▸ **Input material**
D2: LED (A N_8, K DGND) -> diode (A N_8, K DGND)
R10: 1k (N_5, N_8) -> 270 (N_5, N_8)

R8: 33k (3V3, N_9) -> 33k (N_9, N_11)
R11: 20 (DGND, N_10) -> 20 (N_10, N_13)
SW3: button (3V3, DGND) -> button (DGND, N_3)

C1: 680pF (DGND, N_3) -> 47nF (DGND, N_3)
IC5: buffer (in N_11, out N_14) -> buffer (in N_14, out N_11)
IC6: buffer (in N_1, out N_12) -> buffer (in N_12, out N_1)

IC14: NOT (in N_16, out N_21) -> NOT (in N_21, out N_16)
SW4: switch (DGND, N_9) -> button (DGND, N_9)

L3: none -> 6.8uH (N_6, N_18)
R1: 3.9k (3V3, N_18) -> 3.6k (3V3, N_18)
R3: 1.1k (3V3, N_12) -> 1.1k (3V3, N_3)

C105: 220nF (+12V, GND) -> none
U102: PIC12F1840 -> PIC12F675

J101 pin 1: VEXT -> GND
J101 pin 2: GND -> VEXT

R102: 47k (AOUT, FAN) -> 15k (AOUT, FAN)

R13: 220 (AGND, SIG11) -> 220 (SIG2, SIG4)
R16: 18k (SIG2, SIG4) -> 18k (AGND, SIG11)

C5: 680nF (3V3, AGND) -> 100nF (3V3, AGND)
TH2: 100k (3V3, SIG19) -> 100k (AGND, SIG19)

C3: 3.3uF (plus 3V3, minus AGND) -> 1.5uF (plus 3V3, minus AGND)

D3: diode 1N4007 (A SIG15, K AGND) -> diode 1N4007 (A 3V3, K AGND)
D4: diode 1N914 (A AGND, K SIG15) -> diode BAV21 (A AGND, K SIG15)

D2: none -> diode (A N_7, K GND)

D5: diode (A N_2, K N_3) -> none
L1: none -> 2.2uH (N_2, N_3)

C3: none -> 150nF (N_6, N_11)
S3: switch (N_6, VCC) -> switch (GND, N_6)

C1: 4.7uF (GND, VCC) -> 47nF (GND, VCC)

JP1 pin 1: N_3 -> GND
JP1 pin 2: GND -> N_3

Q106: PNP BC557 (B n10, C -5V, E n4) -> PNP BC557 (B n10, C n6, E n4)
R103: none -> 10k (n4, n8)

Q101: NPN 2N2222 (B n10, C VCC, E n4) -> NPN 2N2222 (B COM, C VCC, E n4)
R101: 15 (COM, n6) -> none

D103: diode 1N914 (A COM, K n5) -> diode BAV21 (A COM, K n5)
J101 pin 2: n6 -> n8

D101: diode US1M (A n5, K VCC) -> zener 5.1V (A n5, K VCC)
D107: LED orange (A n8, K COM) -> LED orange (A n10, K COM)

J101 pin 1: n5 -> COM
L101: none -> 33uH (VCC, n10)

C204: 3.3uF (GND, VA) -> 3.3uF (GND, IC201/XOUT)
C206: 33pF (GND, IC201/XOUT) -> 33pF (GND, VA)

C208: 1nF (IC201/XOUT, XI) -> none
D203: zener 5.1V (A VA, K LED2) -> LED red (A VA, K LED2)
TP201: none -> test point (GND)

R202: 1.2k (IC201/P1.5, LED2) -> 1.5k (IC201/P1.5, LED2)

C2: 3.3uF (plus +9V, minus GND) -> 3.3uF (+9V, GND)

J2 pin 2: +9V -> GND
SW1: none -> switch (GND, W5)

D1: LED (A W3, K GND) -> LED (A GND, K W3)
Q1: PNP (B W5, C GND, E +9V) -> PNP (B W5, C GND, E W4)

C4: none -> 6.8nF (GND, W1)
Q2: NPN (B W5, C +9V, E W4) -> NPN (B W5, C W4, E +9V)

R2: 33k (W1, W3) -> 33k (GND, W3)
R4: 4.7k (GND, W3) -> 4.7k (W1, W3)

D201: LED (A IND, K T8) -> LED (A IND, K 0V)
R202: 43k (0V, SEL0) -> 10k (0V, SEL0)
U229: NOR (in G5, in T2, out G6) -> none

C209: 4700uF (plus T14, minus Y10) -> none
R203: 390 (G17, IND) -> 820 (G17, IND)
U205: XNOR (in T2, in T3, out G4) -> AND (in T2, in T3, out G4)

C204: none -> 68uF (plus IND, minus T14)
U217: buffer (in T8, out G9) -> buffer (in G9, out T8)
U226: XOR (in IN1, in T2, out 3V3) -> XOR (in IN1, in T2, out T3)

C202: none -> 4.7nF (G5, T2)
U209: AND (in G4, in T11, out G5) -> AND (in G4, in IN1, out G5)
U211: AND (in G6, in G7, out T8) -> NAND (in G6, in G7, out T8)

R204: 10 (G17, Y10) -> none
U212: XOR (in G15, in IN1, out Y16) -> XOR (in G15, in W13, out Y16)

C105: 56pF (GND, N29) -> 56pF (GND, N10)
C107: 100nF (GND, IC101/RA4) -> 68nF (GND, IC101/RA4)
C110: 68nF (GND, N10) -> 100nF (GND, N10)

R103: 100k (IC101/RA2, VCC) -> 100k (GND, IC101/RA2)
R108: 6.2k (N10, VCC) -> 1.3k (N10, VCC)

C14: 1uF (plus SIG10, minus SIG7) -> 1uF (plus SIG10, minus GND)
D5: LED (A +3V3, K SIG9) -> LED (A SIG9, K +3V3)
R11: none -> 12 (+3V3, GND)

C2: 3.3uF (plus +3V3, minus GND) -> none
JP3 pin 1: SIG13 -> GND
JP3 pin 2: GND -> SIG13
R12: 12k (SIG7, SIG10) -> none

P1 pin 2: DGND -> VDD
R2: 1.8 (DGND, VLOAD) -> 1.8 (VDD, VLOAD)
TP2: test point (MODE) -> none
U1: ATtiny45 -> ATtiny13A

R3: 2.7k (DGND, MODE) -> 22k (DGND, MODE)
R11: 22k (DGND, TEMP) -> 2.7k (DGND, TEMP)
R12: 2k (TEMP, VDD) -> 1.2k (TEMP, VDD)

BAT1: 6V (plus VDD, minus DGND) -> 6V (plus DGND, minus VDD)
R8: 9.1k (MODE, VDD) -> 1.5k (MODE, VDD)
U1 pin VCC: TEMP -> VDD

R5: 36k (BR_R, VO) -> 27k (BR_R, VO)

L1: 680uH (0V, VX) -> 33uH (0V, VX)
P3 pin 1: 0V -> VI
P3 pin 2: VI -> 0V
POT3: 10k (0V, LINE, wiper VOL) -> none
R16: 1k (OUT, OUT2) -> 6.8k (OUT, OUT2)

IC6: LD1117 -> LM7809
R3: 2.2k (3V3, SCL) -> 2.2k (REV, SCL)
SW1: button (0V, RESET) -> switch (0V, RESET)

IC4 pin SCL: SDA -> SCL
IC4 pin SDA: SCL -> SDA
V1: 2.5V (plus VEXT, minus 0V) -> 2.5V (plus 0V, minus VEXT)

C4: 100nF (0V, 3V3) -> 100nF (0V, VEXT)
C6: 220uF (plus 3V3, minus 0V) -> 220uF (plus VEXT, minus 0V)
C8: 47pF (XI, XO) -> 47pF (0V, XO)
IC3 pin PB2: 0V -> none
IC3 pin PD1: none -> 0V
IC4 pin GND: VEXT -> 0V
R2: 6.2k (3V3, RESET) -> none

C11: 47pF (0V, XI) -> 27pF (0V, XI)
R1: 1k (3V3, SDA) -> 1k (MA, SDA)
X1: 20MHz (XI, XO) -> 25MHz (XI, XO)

▸ **Requirement**
Your task is to repeat the records exactly. Begin at their first line and stop after the line containing "R103: none -> 10k (n4, n8)".

▸ **Finished task**
D2: LED (A N_8, K DGND) -> diode (A N_8, K DGND)
R10: 1k (N_5, N_8) -> 270 (N_5, N_8)

R8: 33k (3V3, N_9) -> 33k (N_9, N_11)
R11: 20 (DGND, N_10) -> 20 (N_10, N_13)
SW3: button (3V3, DGND) -> button (DGND, N_3)

C1: 680pF (DGND, N_3) -> 47nF (DGND, N_3)
IC5: buffer (in N_11, out N_14) -> buffer (in N_14, out N_11)
IC6: buffer (in N_1, out N_12) -> buffer (in N_12, out N_1)

IC14: NOT (in N_16, out N_21) -> NOT (in N_21, out N_16)
SW4: switch (DGND, N_9) -> button (DGND, N_9)

L3: none -> 6.8uH (N_6, N_18)
R1: 3.9k (3V3, N_18) -> 3.6k (3V3, N_18)
R3: 1.1k (3V3, N_12) -> 1.1k (3V3, N_3)

C105: 220nF (+12V, GND) -> none
U102: PIC12F1840 -> PIC12F675

J101 pin 1: VEXT -> GND
J101 pin 2: GND -> VEXT

R102: 47k (AOUT, FAN) -> 15k (AOUT, FAN)

R13: 220 (AGND, SIG11) -> 220 (SIG2, SIG4)
R16: 18k (SIG2, SIG4) -> 18k (AGND, SIG11)

C5: 680nF (3V3, AGND) -> 100nF (3V3, AGND)
TH2: 100k (3V3, SIG19) -> 100k (AGND, SIG19)

C3: 3.3uF (plus 3V3, minus AGND) -> 1.5uF (plus 3V3, minus AGND)

D3: diode 1N4007 (A SIG15, K AGND) -> diode 1N4007 (A 3V3, K AGND)
D4: diode 1N914 (A AGND, K SIG15) -> diode BAV21 (A AGND, K SIG15)

D2: none -> diode (A N_7, K GND)

D5: diode (A N_2, K N_3) -> none
L1: none -> 2.2uH (N_2, N_3)

C3: none -> 150nF (N_6, N_11)
S3: switch (N_6, VCC) -> switch (GND, N_6)

C1: 4.7uF (GND, VCC) -> 47nF (GND, VCC)

JP1 pin 1: N_3 -> GND
JP1 pin 2: GND -> N_3

Q106: PNP BC557 (B n10, C -5V, E n4) -> PNP BC557 (B n10, C n6, E n4)
R103: none -> 10k (n4, n8)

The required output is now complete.